An exact reproduction of the records is required, with all pictures omitted.

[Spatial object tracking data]
◇ ◇ ◇ ◇

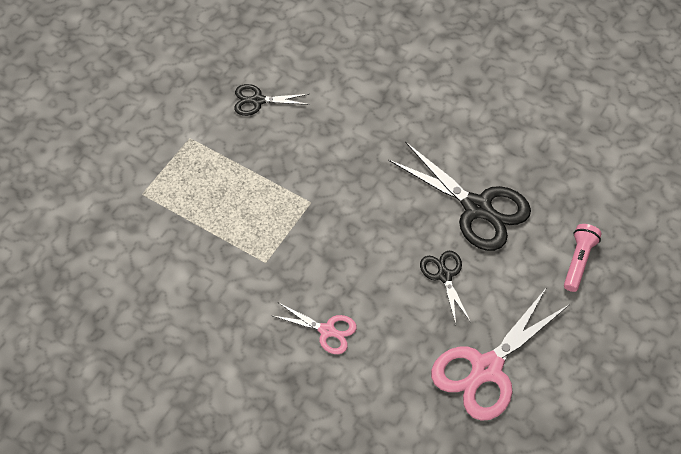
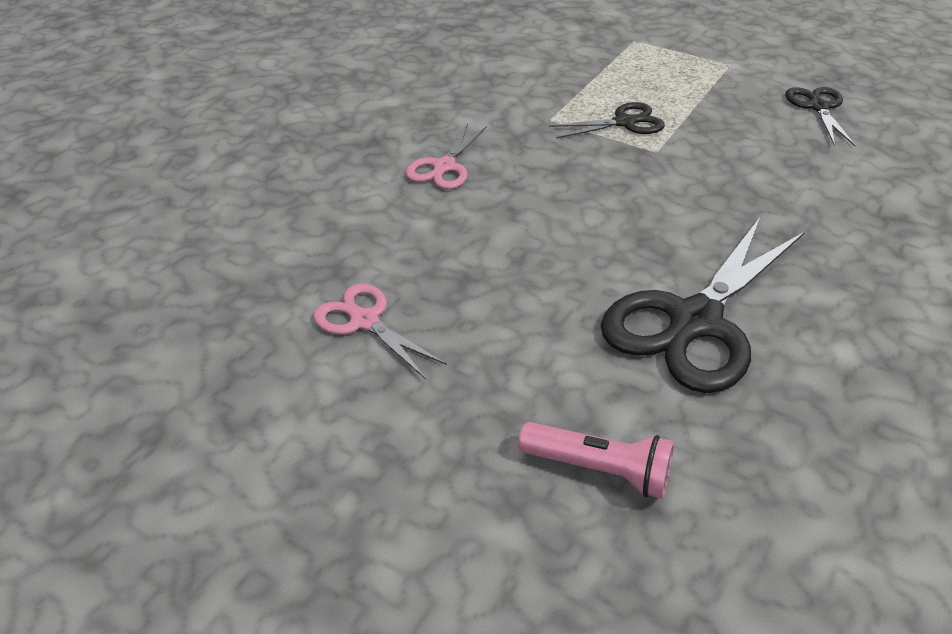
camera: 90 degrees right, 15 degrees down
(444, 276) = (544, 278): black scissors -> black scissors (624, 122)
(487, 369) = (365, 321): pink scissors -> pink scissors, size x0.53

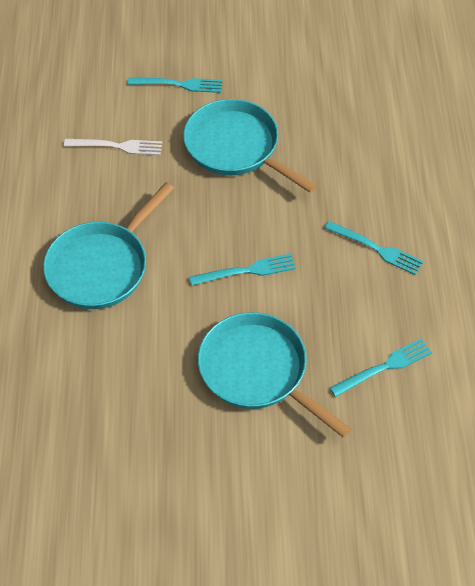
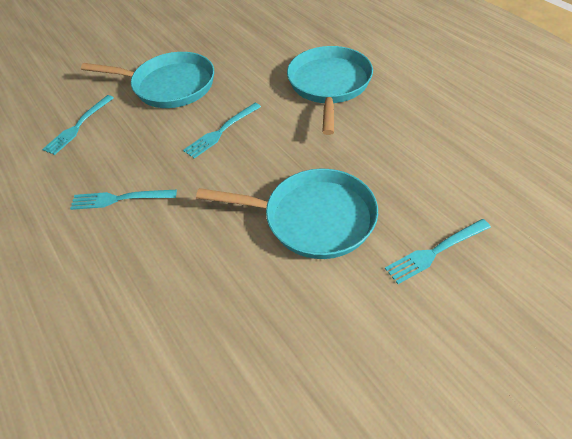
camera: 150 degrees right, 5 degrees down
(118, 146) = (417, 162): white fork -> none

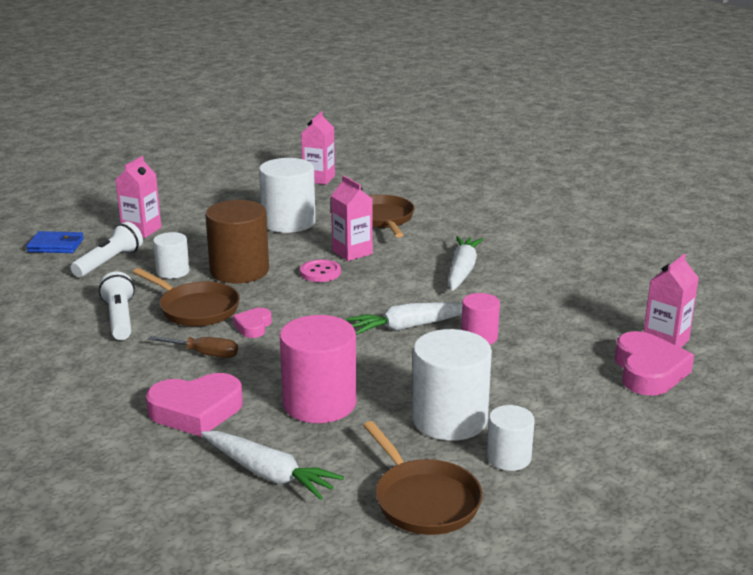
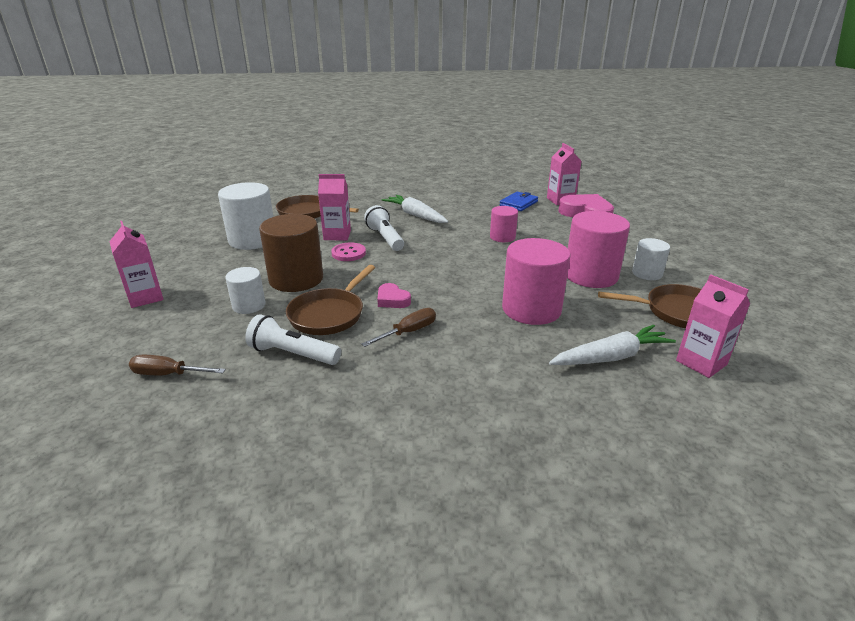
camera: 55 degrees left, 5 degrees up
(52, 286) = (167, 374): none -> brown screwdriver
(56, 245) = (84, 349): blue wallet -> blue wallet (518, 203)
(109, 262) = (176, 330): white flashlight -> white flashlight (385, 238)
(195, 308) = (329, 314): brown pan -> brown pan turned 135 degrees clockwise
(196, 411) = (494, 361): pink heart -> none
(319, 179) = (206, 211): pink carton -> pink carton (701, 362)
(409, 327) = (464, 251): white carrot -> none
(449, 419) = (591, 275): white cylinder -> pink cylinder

◇ ◇ ◇ ◇

Written solution
camera: 90 degrees right, 15 degrees down
(444, 276) = (544, 278): black scissors -> black scissors (624, 122)
(487, 369) = (365, 321): pink scissors -> pink scissors, size x0.53

camera: 150 degrees right, 5 degrees down
(118, 146) = (417, 162): white fork -> none

camera: 55 degrees left, 5 degrees up
(52, 286) = (167, 374): none -> brown screwdriver
(56, 245) = (84, 349): blue wallet -> blue wallet (518, 203)
(109, 262) = (176, 330): white flashlight -> white flashlight (385, 238)
(195, 308) = (329, 314): brown pan -> brown pan turned 135 degrees clockwise
(196, 411) = (494, 361): pink heart -> none
(319, 179) = (206, 211): pink carton -> pink carton (701, 362)
(409, 327) = (464, 251): white carrot -> none
(449, 419) = (591, 275): white cylinder -> pink cylinder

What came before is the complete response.